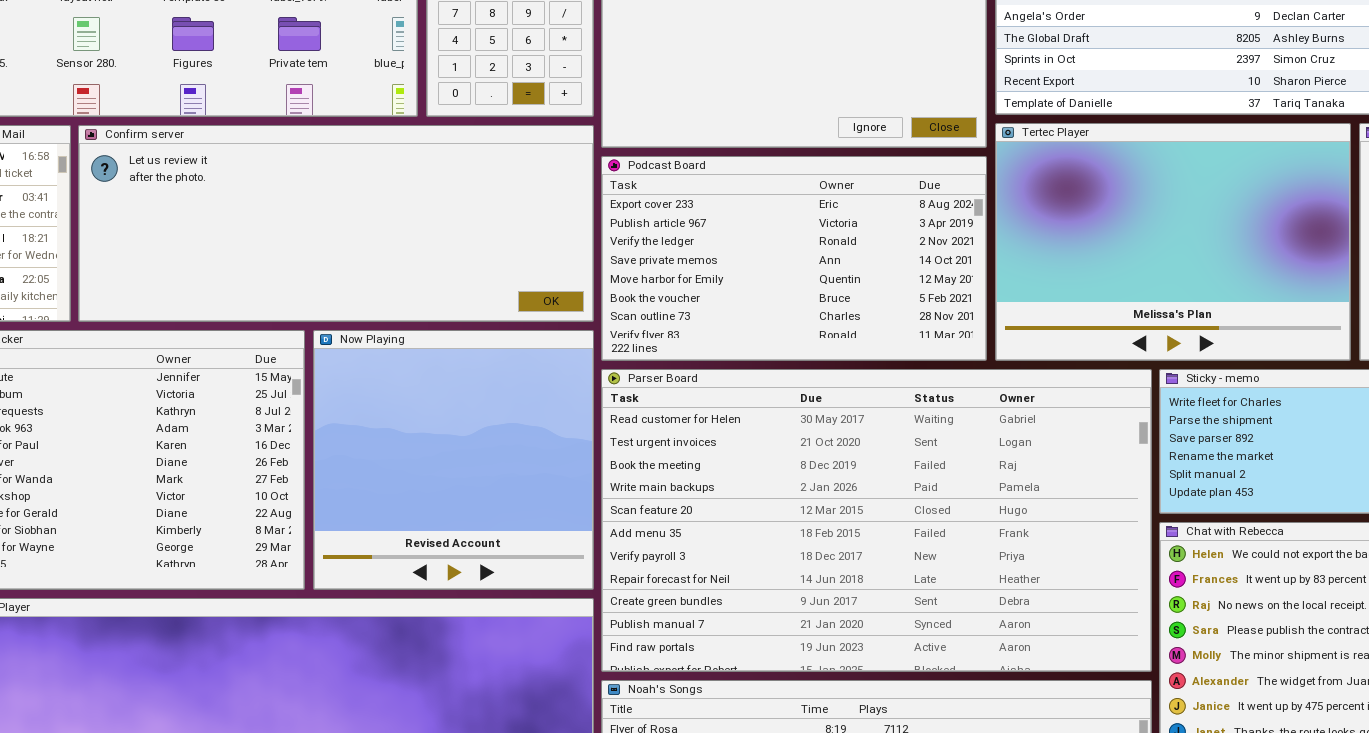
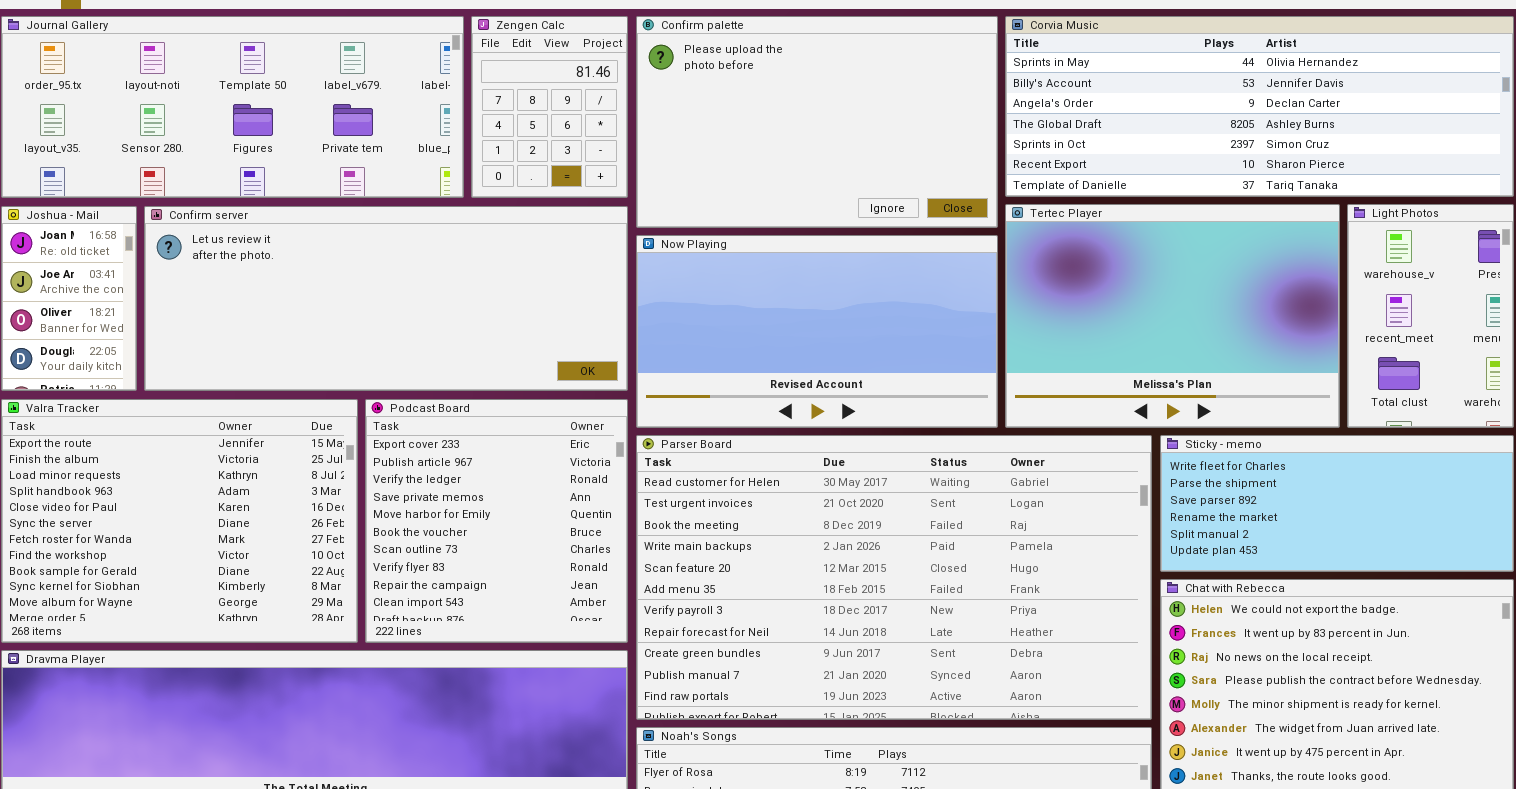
Podcast Board: [601,156,987,361] -> [365,399,628,643], moved, resized
Now Playing: [313,330,594,590] -> [636,235,998,428], moved, resized

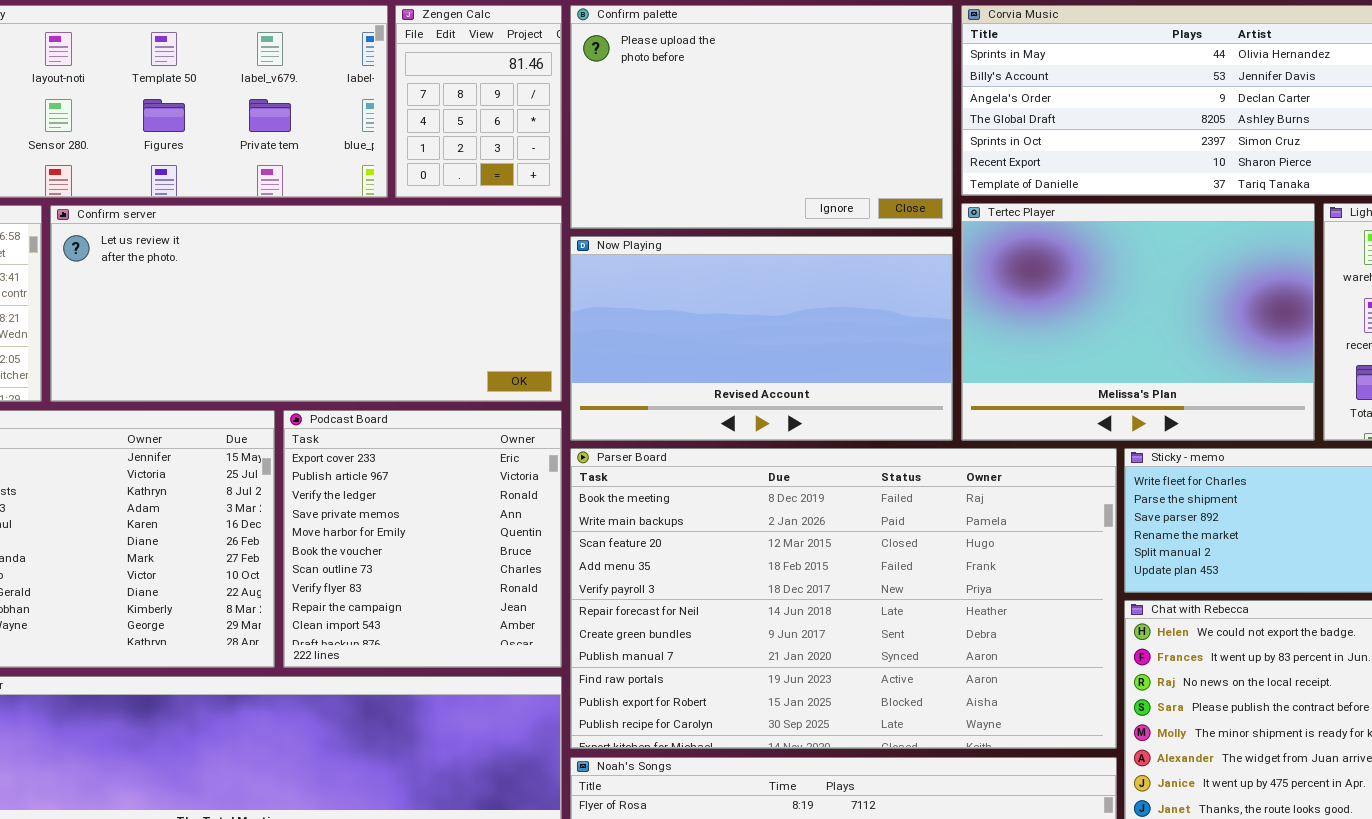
Parser Board: [636,435,1152,720] -> [570,448,1117,749], scrolled down 2 rows

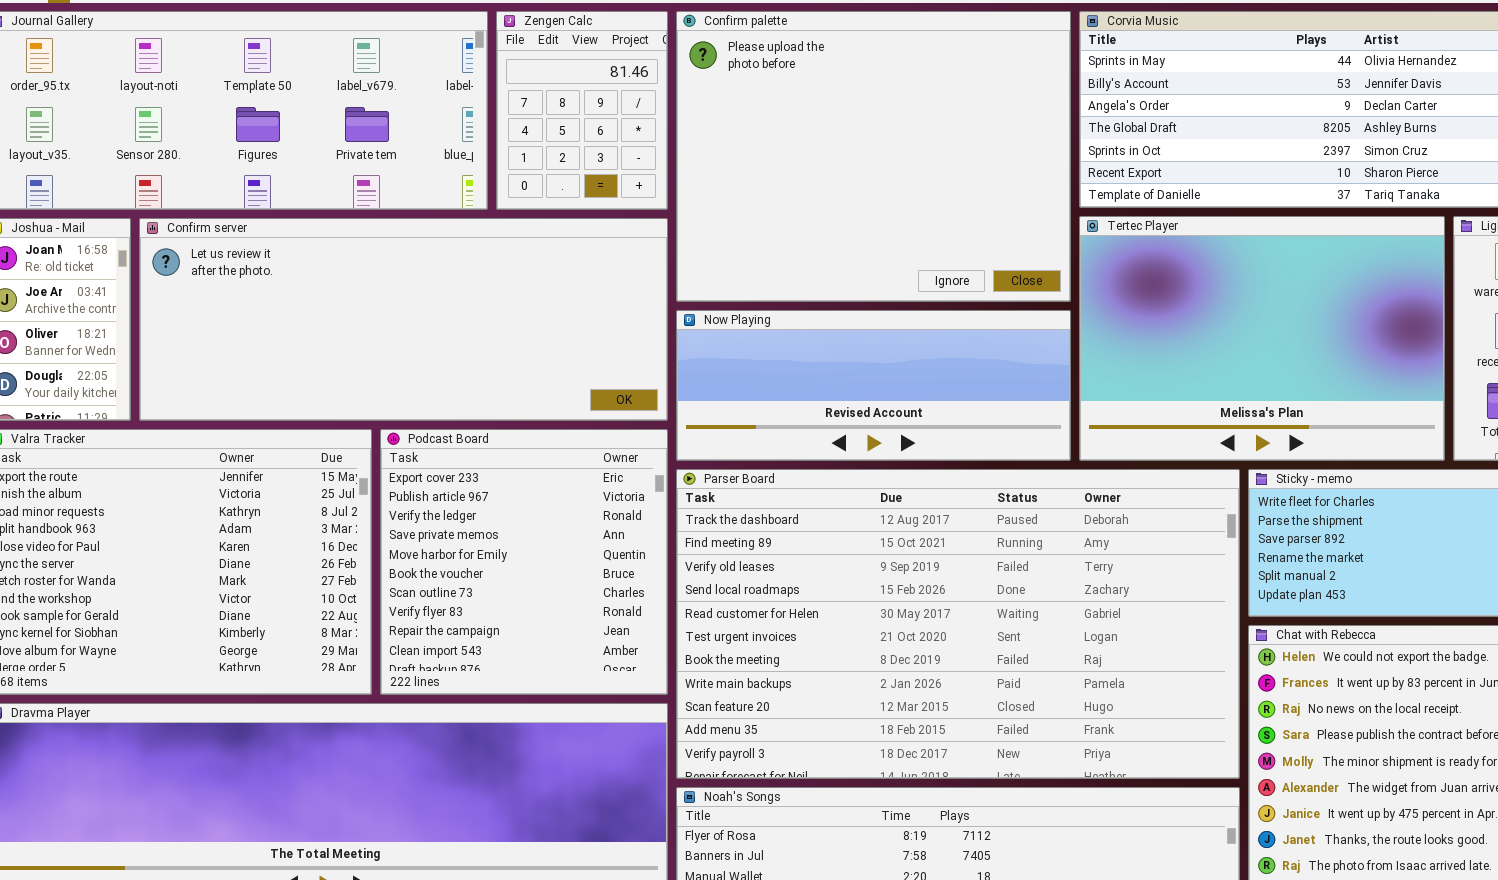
Confirm palette: [570,5,953,229] -> [676,11,1071,302], resized
Now Playing: [570,236,953,441] -> [676,310,1071,461], resized
Parser Board: [570,448,1117,749] -> [676,469,1240,779], scrolled up 6 rows

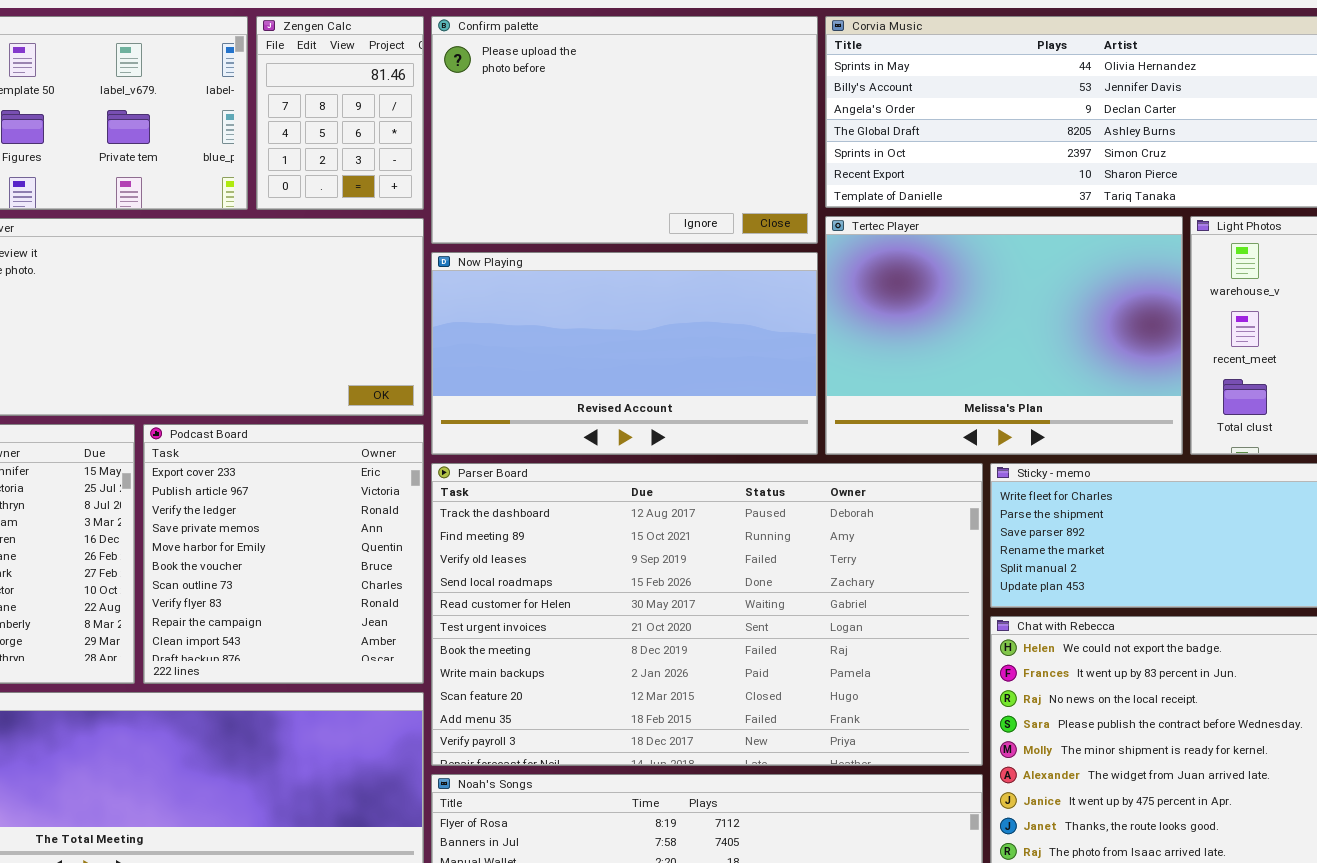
Confirm palette: [676,11,1071,302] -> [431,16,818,244], resized
Now Playing: [676,310,1071,461] -> [431,252,818,455], resized

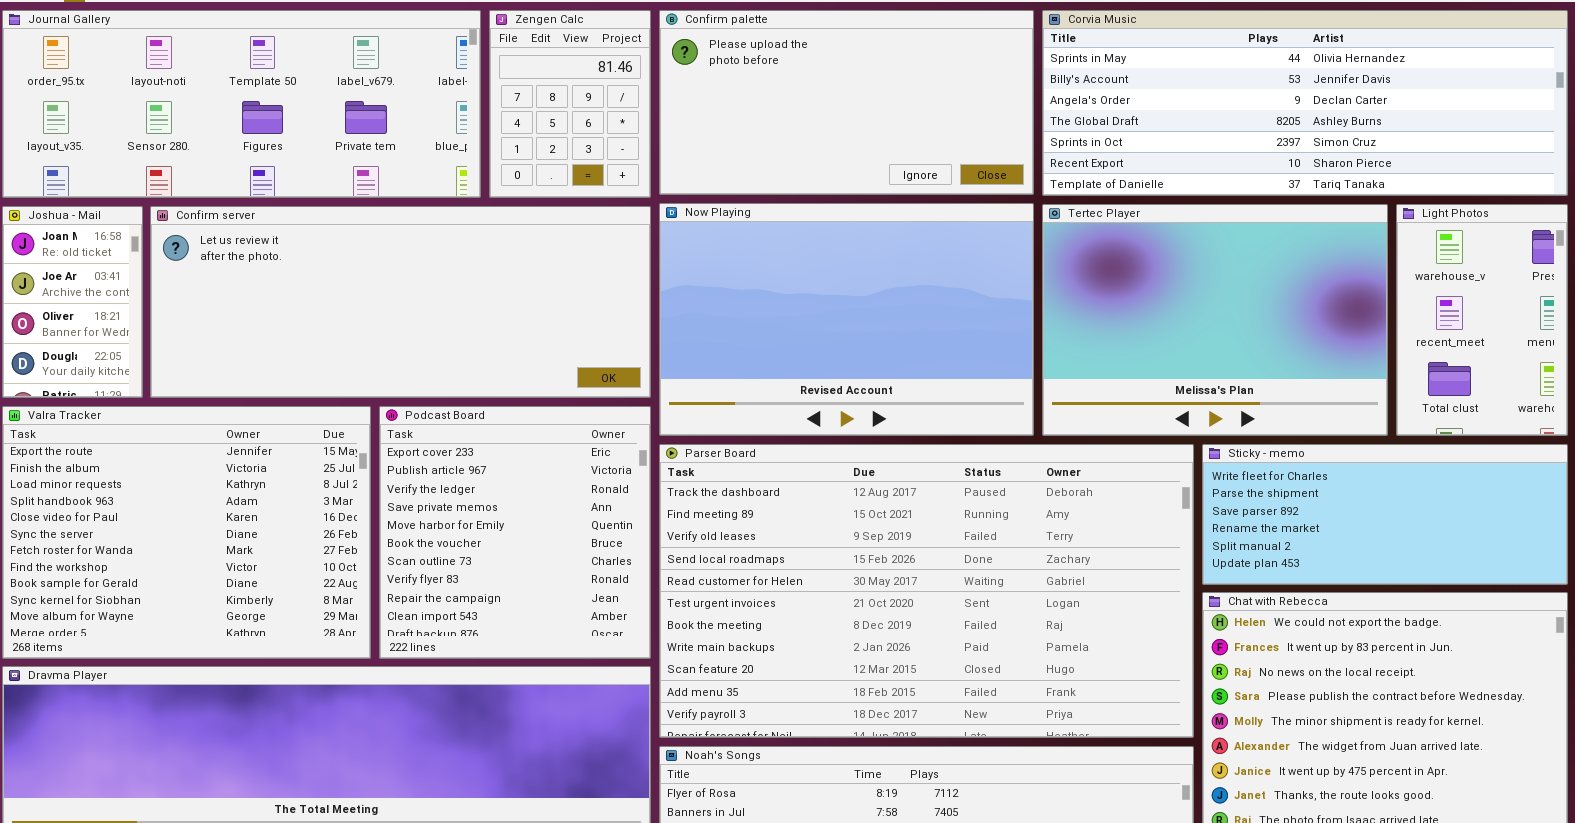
Confirm palette: [431,16,818,244] -> [659,10,1034,195], resized
Now Playing: [431,252,818,455] -> [659,203,1034,436], resized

◇ ◇ ◇ ◇

> **Exercise**
Wherever the string "Confirm" shows up in the material, copy the line that holds it.

> **Output below**
Confirm palette: [570,5,953,229] -> [676,11,1071,302], resized
Confirm palette: [676,11,1071,302] -> [431,16,818,244], resized
Confirm palette: [431,16,818,244] -> [659,10,1034,195], resized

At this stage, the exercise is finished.